Materials provided:
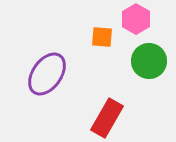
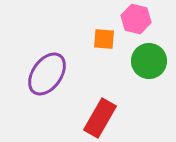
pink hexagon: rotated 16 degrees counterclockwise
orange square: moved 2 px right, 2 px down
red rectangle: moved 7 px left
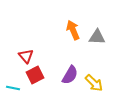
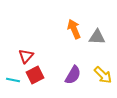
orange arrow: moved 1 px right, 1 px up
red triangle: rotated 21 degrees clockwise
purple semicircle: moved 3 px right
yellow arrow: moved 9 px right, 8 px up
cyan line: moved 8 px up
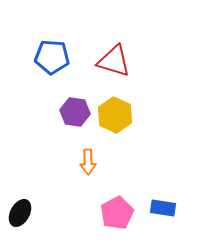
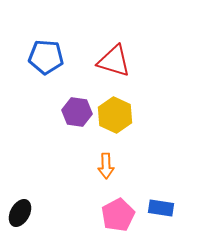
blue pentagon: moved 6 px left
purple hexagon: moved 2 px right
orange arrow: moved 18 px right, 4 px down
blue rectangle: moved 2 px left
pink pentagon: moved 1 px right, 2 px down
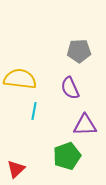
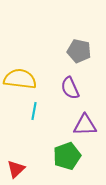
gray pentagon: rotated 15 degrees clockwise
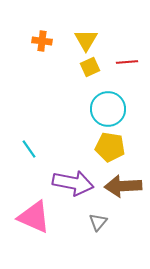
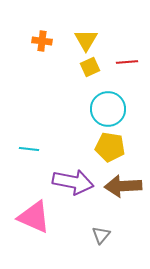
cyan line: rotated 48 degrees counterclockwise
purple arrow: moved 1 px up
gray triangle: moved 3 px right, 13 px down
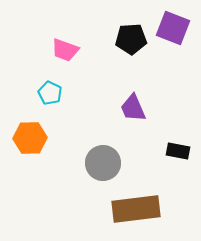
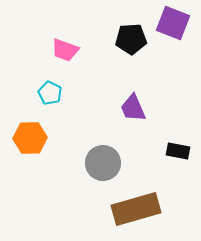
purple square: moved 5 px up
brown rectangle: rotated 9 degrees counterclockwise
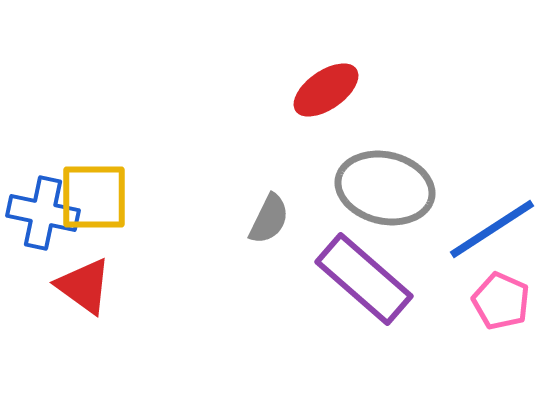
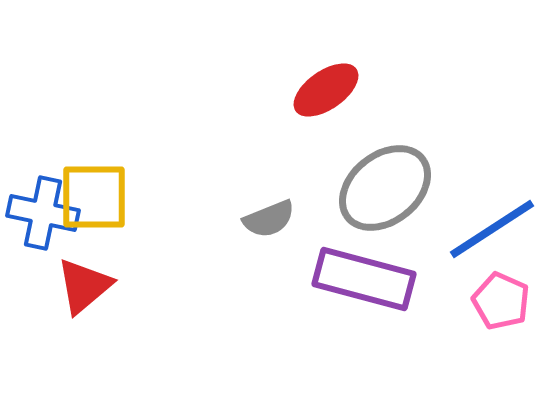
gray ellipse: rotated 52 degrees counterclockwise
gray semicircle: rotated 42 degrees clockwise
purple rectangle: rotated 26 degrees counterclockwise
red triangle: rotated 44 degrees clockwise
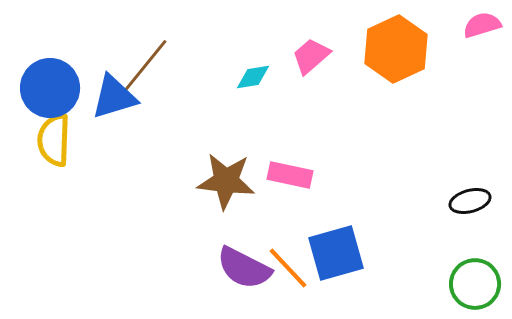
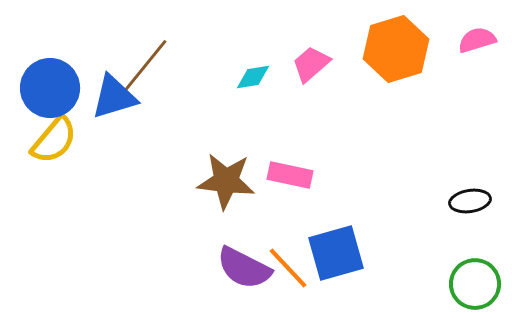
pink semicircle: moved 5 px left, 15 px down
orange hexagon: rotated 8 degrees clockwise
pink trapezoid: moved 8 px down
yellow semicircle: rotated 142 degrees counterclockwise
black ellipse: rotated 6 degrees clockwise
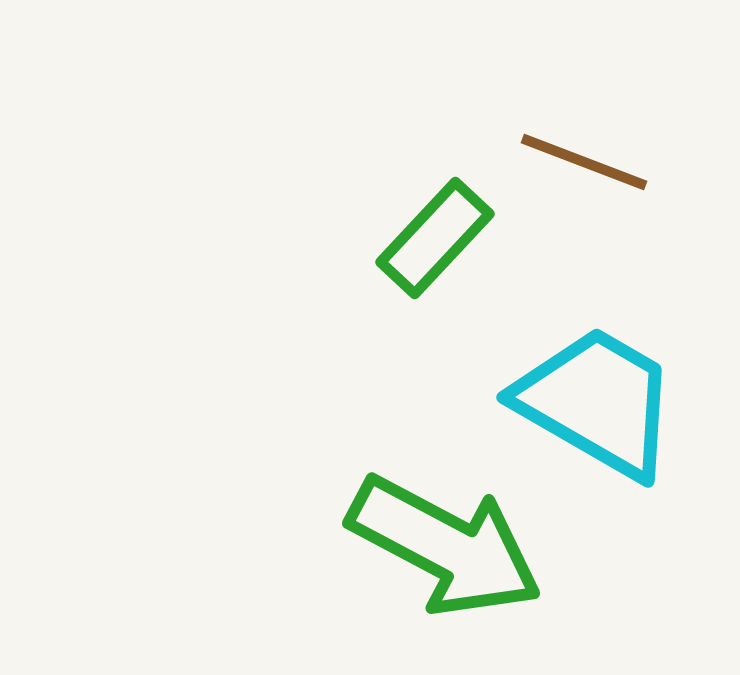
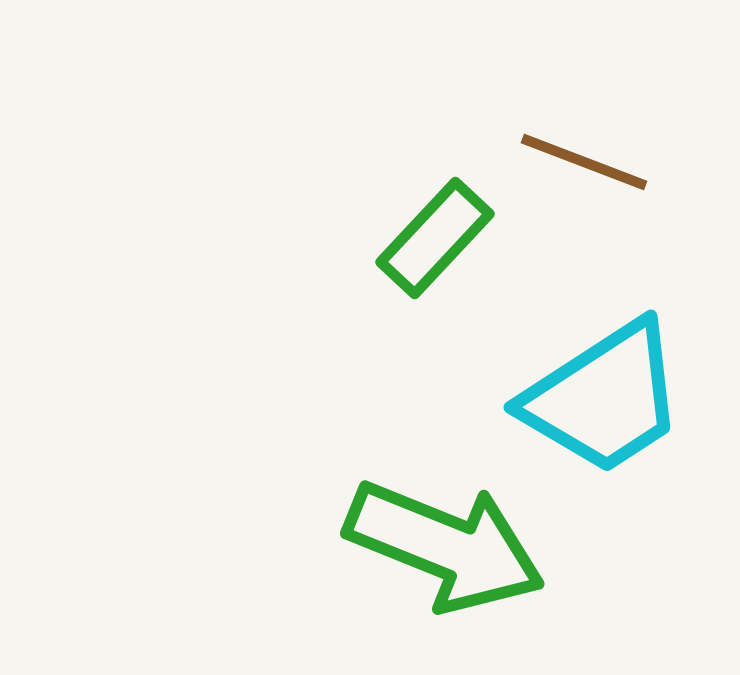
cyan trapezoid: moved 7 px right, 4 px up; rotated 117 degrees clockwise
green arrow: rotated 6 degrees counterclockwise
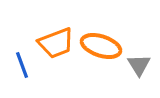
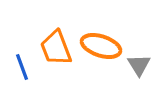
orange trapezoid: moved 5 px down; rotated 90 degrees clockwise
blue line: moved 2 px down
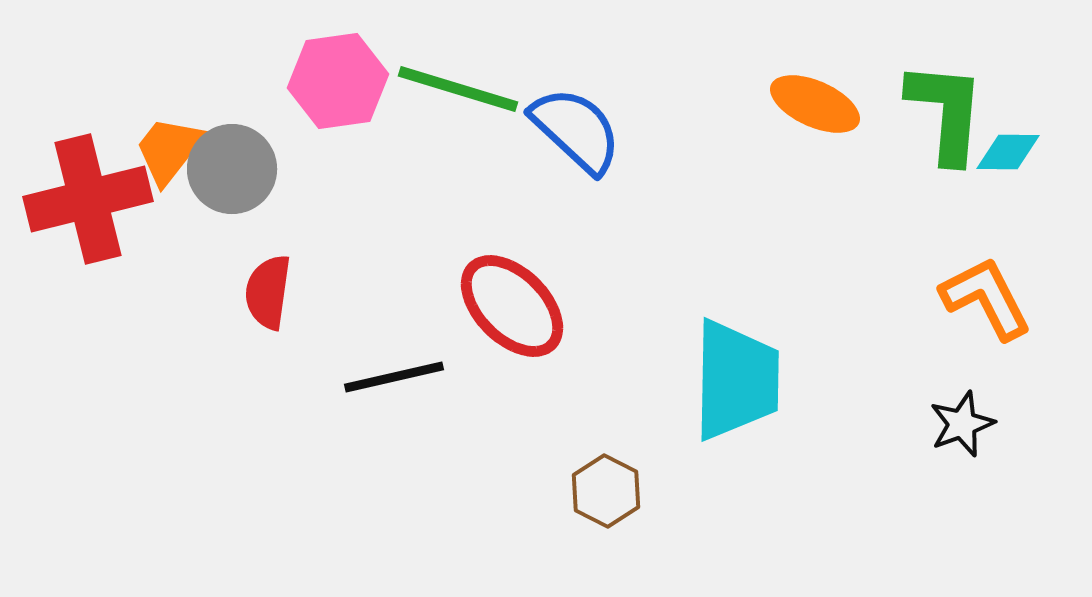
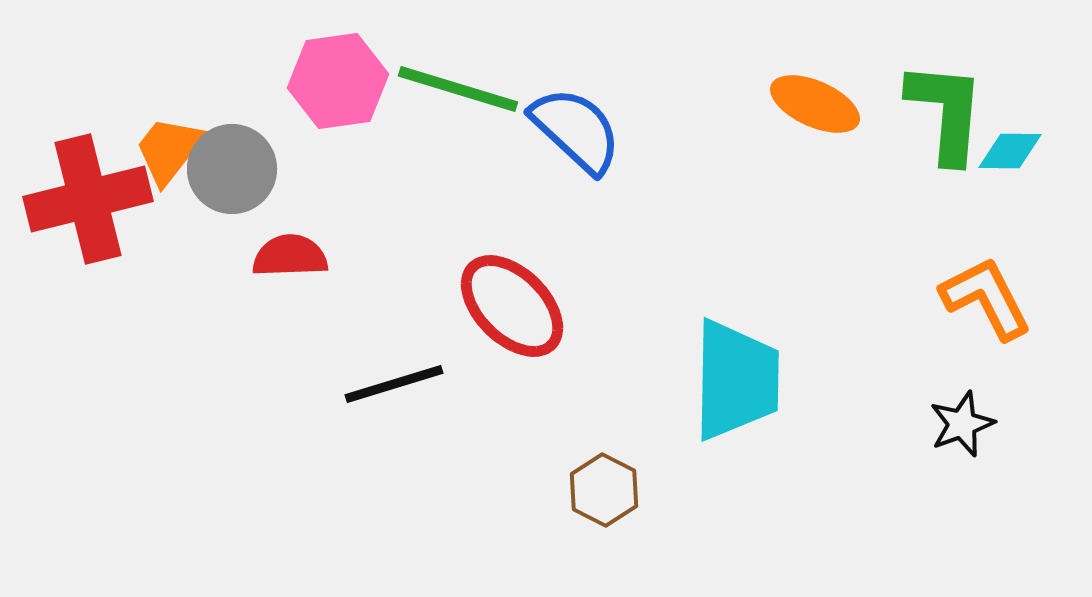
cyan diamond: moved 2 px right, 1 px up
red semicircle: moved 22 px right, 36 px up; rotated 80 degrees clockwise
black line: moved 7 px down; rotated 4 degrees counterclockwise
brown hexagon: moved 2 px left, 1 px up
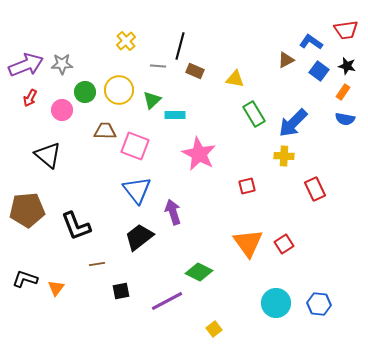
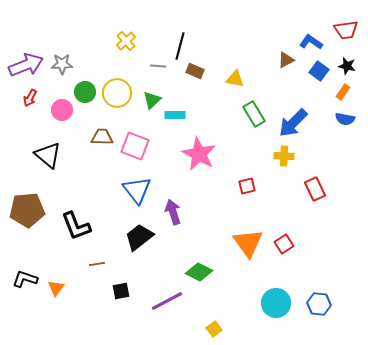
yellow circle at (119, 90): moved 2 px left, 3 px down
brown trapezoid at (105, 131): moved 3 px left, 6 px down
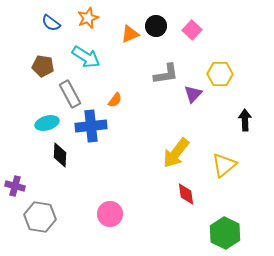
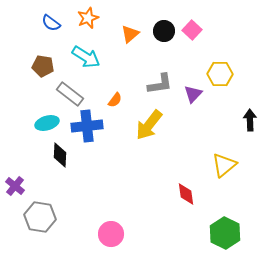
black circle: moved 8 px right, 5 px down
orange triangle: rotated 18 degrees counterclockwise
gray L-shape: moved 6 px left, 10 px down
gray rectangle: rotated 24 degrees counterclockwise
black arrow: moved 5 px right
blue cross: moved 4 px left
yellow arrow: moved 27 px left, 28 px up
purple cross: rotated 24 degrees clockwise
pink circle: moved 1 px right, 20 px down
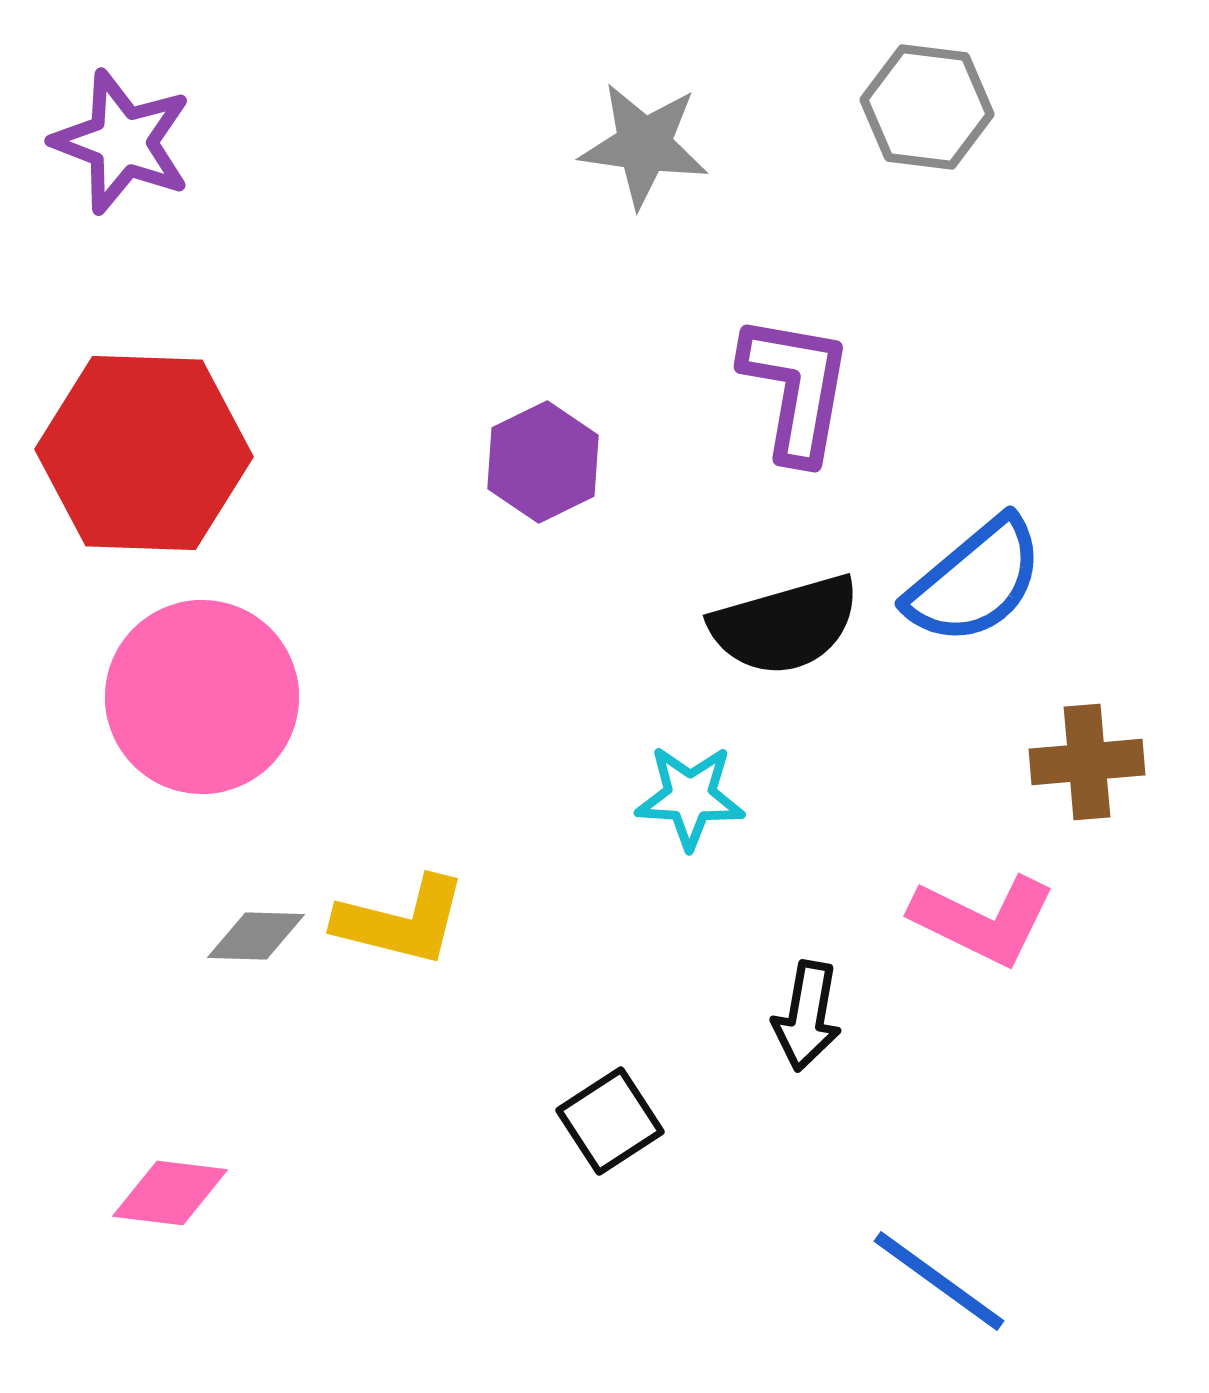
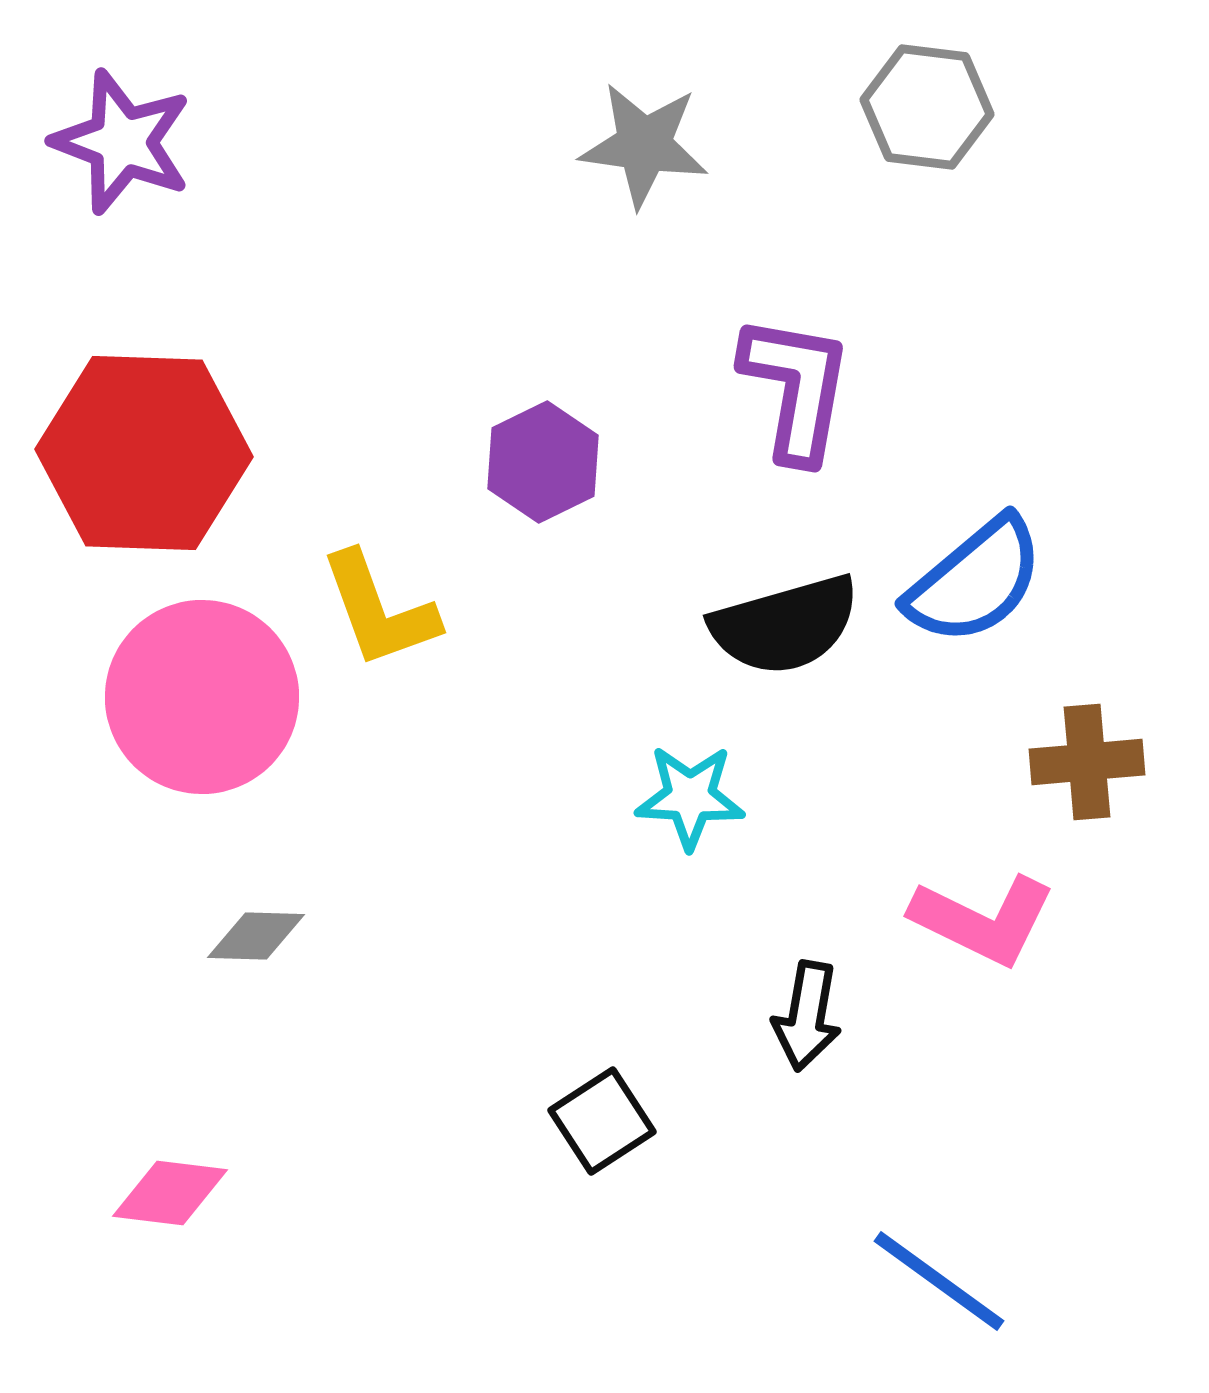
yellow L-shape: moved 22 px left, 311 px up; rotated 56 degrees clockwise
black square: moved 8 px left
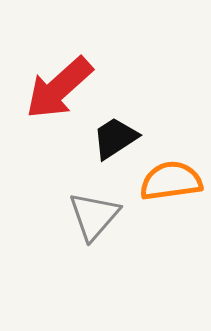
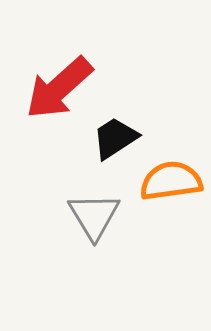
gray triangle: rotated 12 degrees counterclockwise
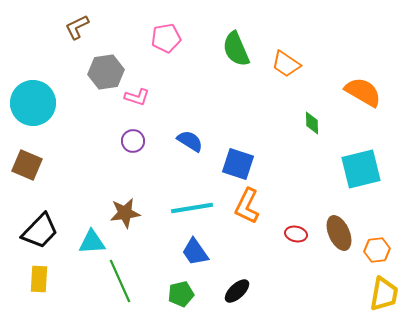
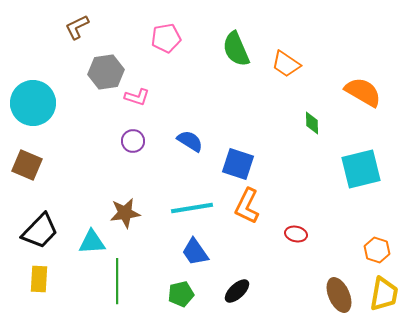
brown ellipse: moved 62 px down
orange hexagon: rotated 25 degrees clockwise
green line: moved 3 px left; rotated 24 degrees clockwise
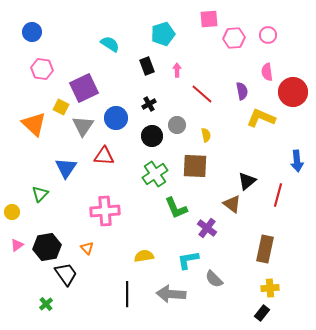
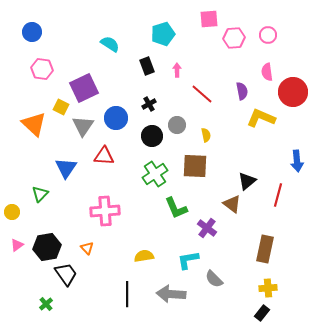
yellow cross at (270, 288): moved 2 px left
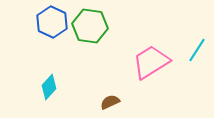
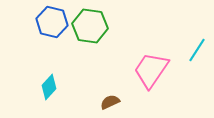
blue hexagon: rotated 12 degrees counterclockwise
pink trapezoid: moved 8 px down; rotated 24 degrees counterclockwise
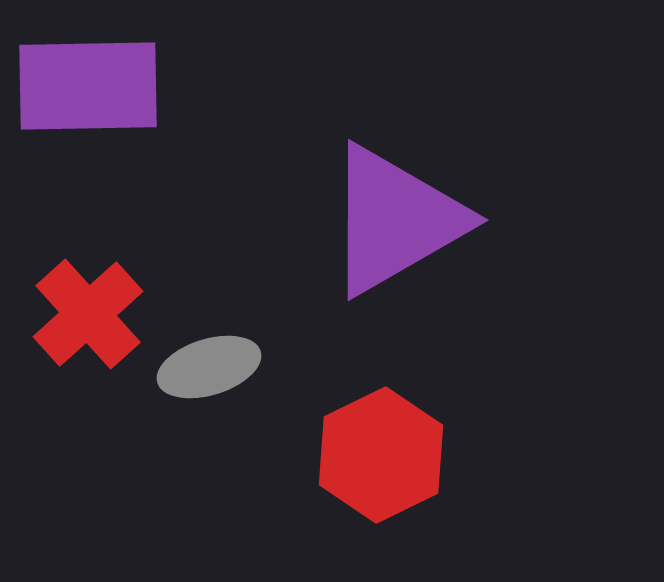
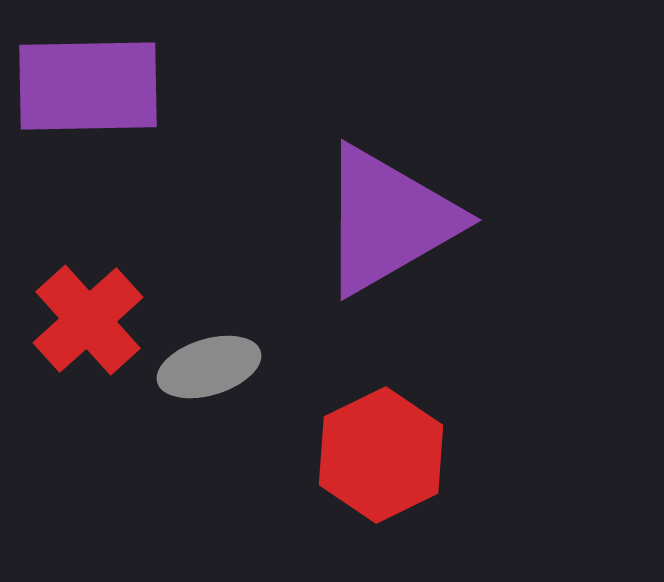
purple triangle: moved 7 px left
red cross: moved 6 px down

Your assignment: All lines in the records above that contain "cross" are to be reported.

Exercise answer:
blue cross: moved 4 px left
purple cross: rotated 24 degrees clockwise
yellow cross at (270, 288): moved 2 px left
red cross: moved 6 px down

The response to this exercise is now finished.